**Assignment:** Because only the count matters, report how many lines in the material hold the string "none" and nothing more.

**Data listing:**
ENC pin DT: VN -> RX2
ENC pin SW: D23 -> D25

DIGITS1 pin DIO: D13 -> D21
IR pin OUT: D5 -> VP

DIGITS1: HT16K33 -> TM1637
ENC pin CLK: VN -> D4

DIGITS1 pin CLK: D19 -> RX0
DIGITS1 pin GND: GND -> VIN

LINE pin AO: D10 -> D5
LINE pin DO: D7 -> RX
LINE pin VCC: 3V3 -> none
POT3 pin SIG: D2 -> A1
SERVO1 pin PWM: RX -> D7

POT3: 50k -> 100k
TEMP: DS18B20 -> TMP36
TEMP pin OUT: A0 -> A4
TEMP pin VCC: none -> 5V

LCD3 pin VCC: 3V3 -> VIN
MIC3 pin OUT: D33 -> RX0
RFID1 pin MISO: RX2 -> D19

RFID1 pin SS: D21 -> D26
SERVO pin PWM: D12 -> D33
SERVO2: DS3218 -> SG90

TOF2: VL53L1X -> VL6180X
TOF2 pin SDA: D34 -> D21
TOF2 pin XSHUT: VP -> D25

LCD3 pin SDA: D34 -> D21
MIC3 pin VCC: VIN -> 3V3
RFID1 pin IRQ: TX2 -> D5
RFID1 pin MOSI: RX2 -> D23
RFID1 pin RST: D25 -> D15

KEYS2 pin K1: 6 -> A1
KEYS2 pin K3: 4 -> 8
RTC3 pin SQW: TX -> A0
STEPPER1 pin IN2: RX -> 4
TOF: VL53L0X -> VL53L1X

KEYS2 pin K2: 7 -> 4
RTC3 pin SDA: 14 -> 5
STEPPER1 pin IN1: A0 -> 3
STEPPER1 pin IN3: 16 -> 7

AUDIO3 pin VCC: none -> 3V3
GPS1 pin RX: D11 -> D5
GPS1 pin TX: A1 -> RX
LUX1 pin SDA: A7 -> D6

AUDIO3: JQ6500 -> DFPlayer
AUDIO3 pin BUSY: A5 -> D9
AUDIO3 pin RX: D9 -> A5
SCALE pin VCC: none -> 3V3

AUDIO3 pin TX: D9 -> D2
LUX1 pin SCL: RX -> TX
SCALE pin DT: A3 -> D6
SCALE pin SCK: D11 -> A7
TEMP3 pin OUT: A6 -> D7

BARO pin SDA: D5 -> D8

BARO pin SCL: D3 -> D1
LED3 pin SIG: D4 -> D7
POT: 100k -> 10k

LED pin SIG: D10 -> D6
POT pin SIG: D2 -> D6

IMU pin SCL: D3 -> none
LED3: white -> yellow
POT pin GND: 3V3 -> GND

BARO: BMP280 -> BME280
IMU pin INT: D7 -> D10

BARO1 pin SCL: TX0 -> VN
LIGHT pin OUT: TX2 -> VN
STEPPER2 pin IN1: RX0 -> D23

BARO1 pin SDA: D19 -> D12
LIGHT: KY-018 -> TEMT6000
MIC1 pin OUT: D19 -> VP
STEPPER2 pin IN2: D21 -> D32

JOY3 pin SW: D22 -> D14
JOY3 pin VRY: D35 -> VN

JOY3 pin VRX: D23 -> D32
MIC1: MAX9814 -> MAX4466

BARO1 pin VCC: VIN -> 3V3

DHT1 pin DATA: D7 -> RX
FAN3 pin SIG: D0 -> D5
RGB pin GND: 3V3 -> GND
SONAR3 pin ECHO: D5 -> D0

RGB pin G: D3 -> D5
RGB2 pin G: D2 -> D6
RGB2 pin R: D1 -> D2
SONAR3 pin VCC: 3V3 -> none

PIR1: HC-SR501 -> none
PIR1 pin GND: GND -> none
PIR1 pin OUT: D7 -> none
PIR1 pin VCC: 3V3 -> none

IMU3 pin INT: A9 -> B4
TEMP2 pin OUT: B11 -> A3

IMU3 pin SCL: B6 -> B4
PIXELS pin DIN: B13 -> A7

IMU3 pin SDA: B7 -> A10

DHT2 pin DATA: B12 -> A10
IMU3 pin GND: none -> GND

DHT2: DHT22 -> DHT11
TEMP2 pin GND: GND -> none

**Task response:** 12